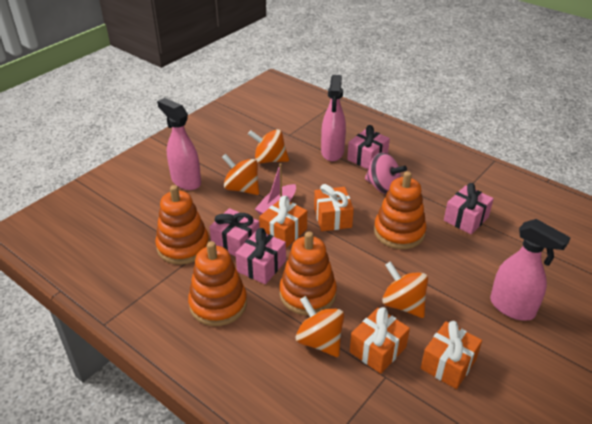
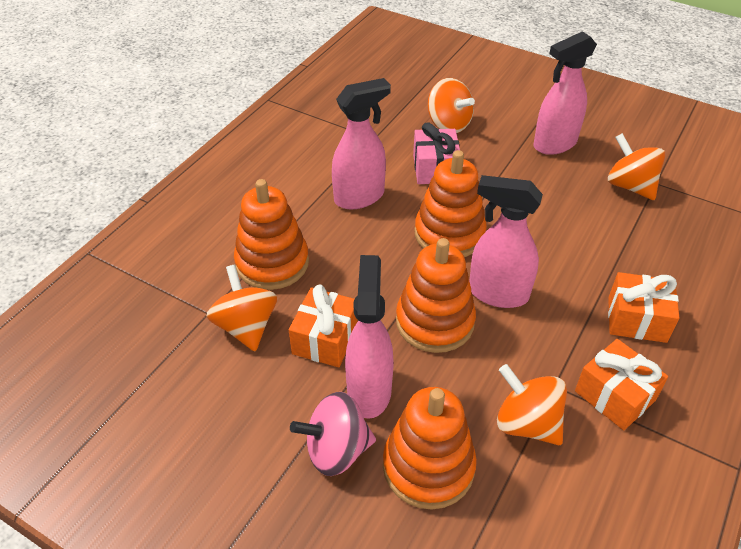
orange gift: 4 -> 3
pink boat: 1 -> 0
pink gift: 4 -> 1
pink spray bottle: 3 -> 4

========================================================================

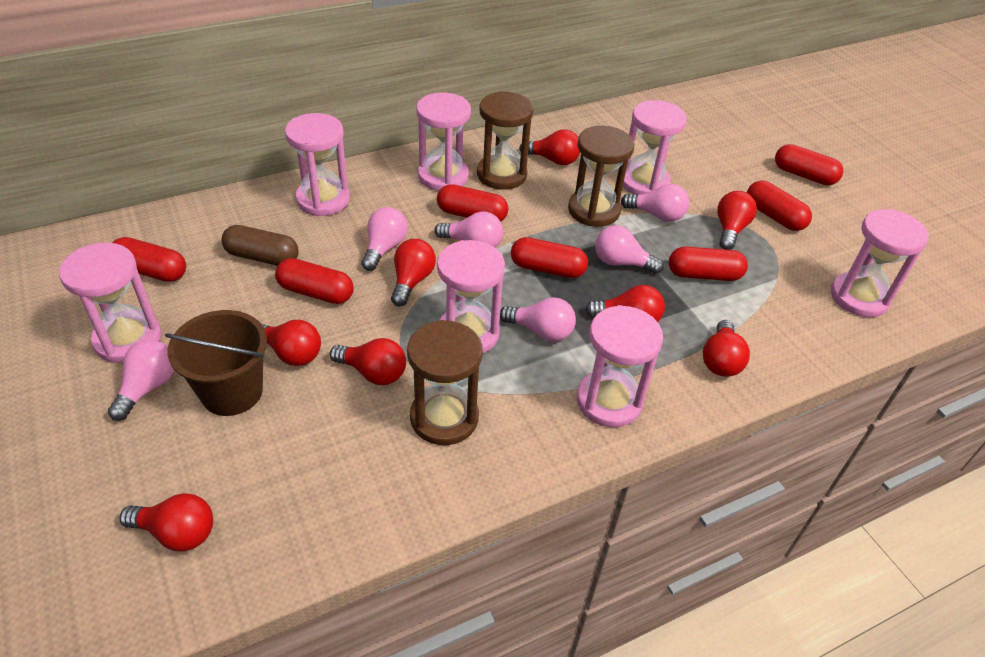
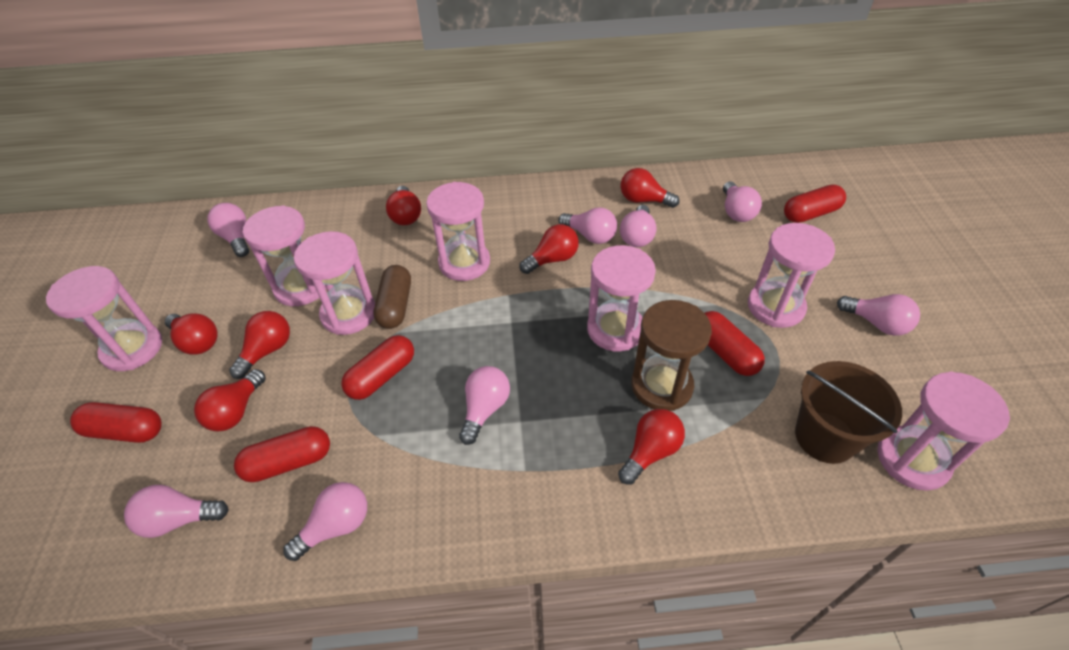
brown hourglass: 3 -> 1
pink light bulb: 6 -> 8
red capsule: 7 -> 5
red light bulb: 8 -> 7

========================================================================

The answer must be a single number: the count of lines in the listing that hold the string "pink".

4